- [WHAT YOU ARE ASKED TO DO]
Please repeat the records beneath this task exactly as they appear, but skip the images.

Entries taken from a collection:
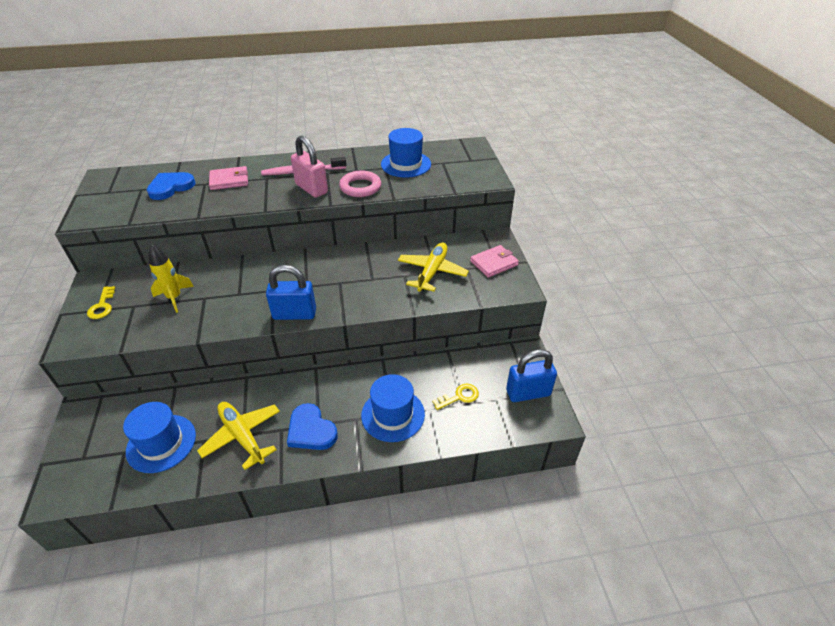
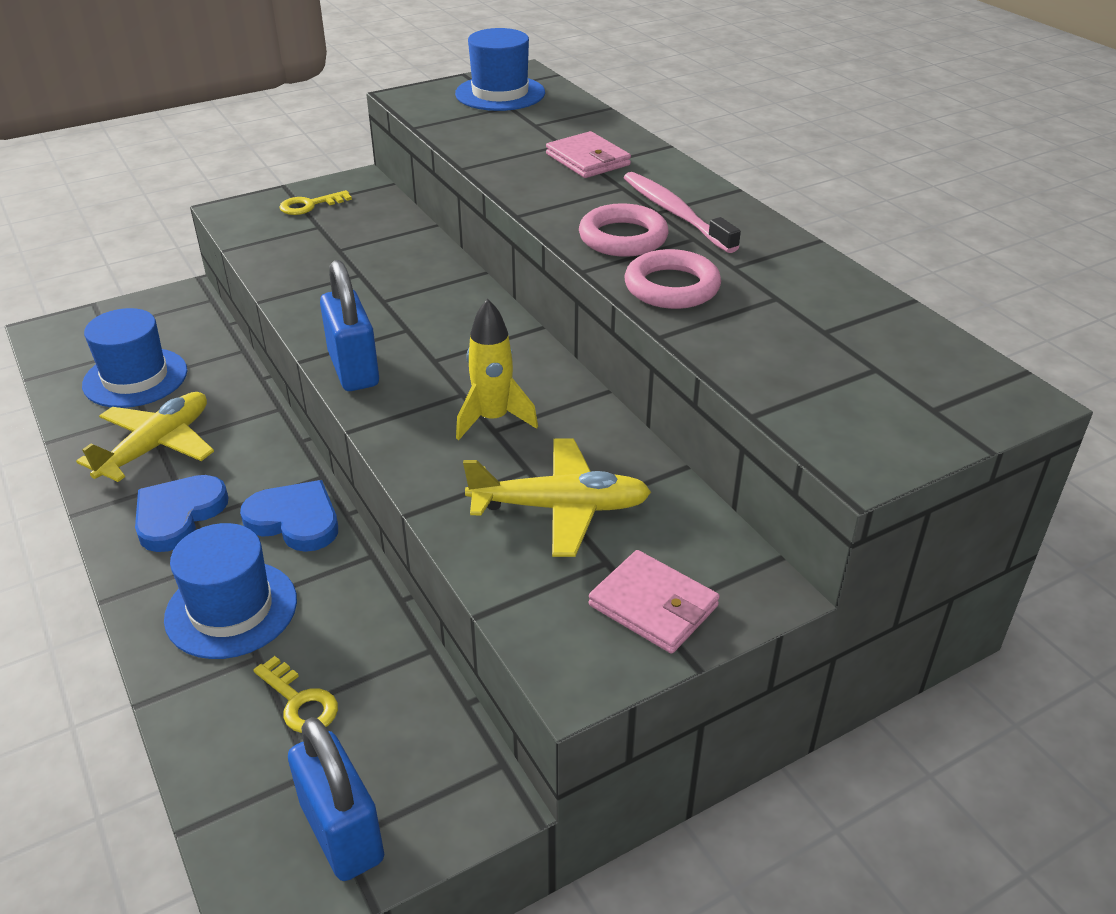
camera: 70 degrees right, 5 degrees down
blue heart [147,172,196,200] -> blue heart moved to [240,480,338,552]
yellow rocket [149,245,194,313] -> yellow rocket moved to [456,298,538,440]
pink padlock [291,135,328,198] -> pink ring [579,203,669,257]
blue hat [381,128,431,178] -> blue hat moved to [455,28,545,111]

- [ANSWER]
camera: 70 degrees right, 5 degrees down
blue heart [147,172,196,200] -> blue heart moved to [240,480,338,552]
yellow rocket [149,245,194,313] -> yellow rocket moved to [456,298,538,440]
pink padlock [291,135,328,198] -> pink ring [579,203,669,257]
blue hat [381,128,431,178] -> blue hat moved to [455,28,545,111]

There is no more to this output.